- Opening Delimiter -

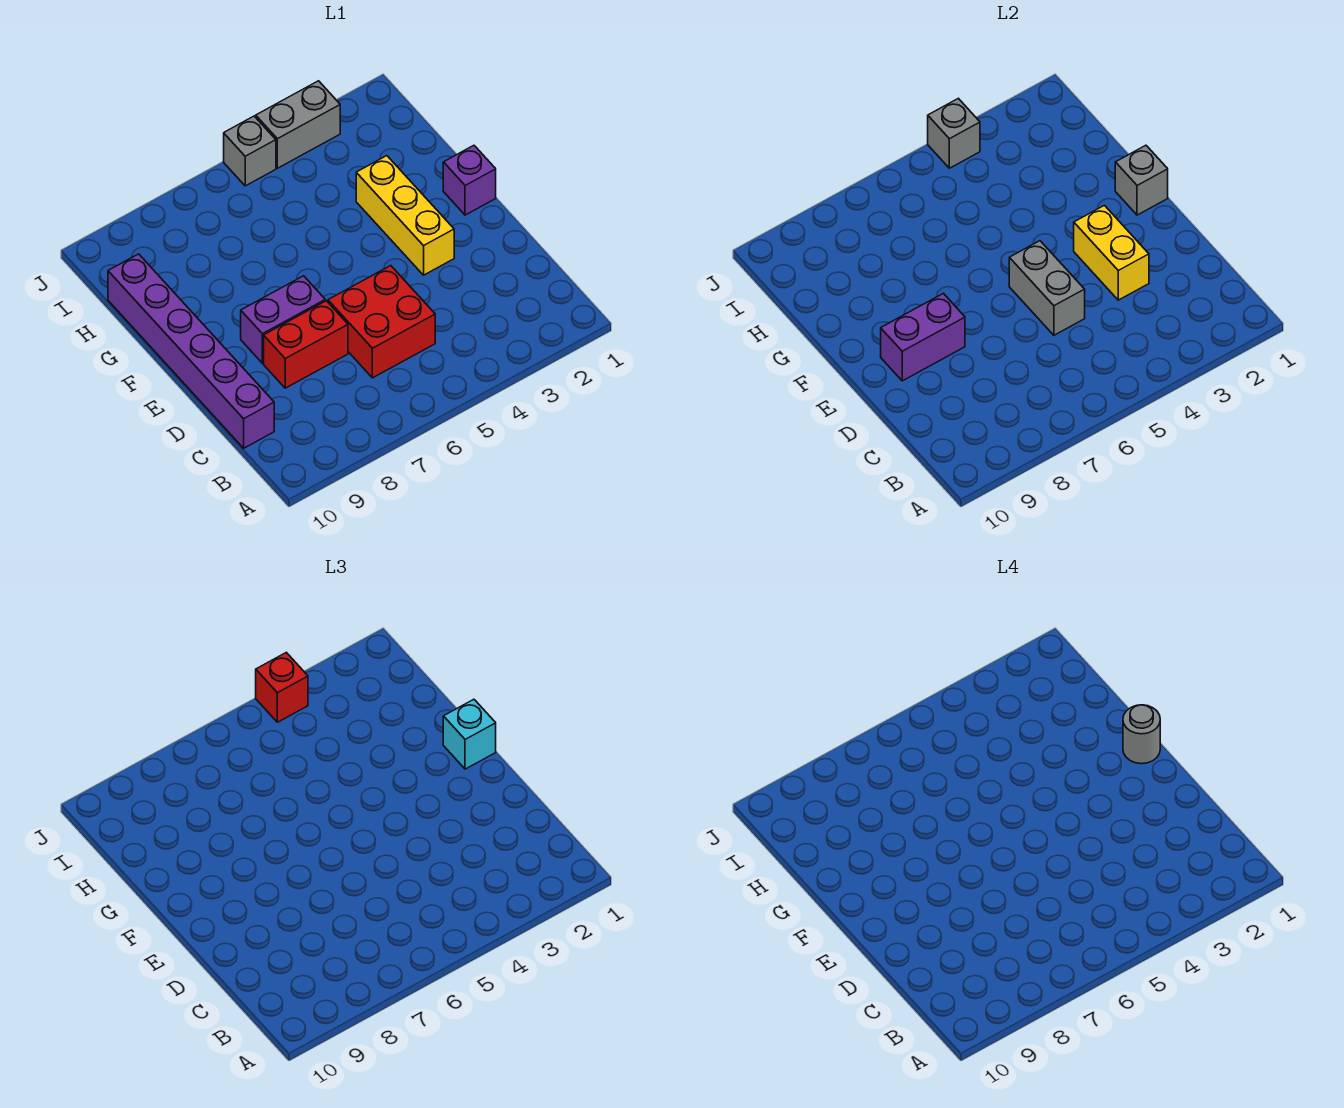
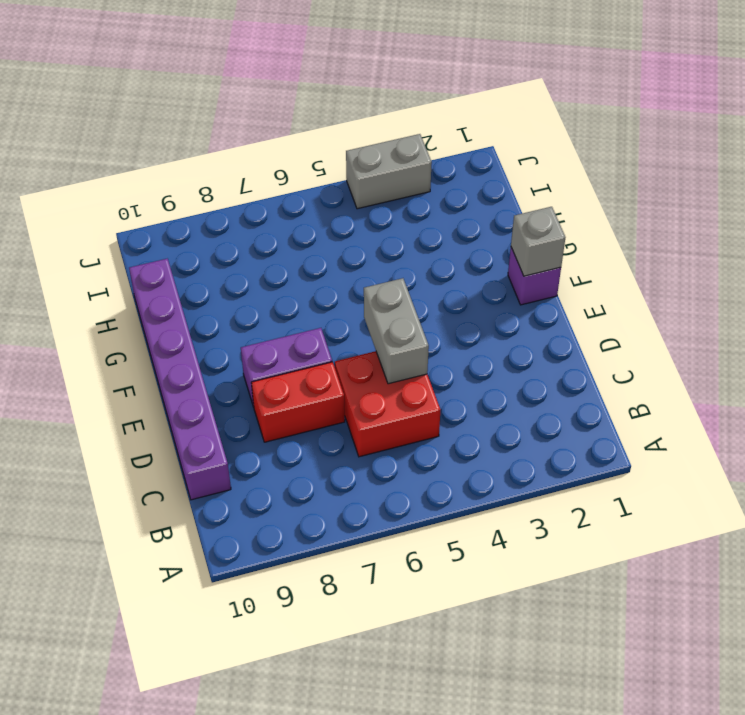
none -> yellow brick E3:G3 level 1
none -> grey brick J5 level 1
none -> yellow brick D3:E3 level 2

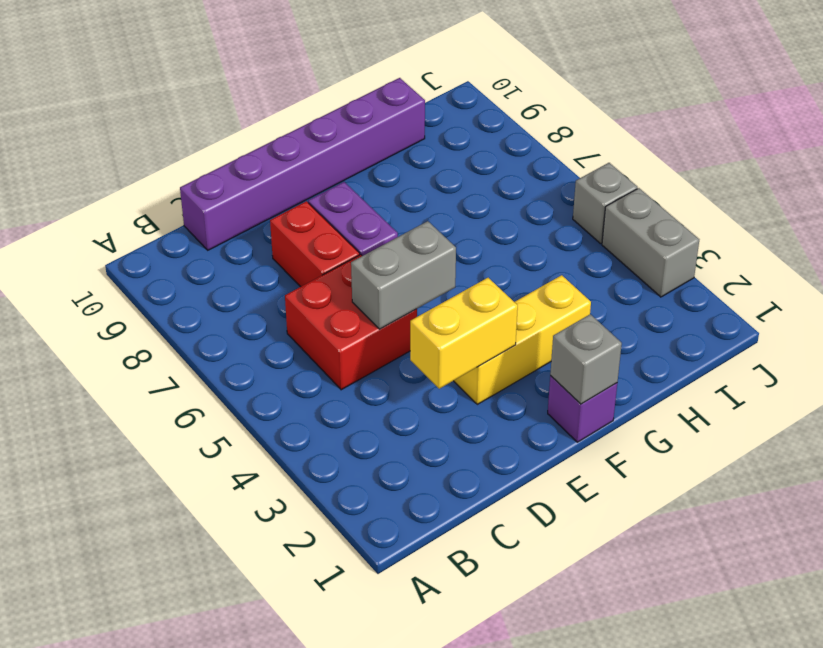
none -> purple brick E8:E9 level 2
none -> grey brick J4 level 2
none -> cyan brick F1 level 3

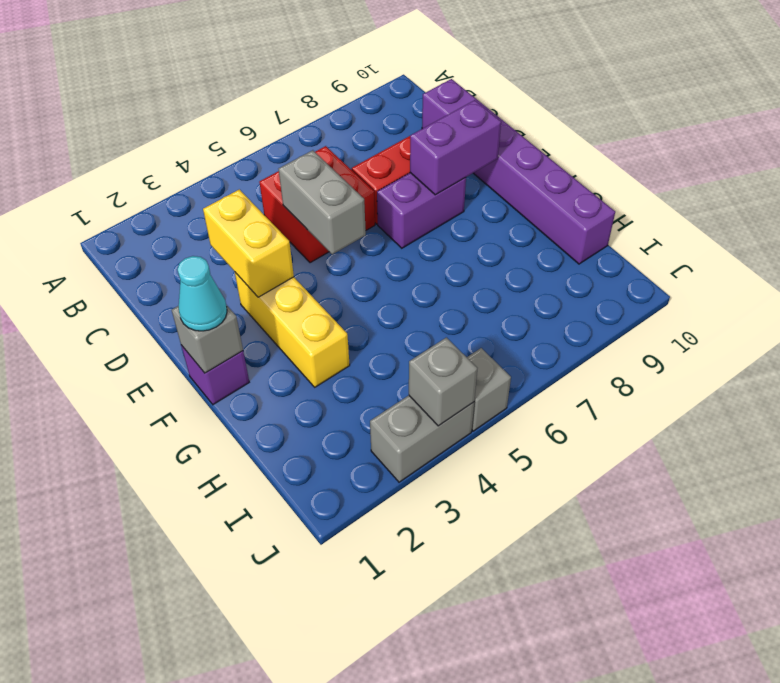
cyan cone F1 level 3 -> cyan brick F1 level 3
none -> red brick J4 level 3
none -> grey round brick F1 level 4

- Closing Delimiter -

Write out every line above exactly as it is, leaving out the pictures.

**EXERCISE OUTPUT:**
none -> yellow brick E3:G3 level 1
none -> grey brick J5 level 1
none -> yellow brick D3:E3 level 2

none -> purple brick E8:E9 level 2
none -> grey brick J4 level 2
none -> cyan brick F1 level 3

cyan cone F1 level 3 -> cyan brick F1 level 3
none -> red brick J4 level 3
none -> grey round brick F1 level 4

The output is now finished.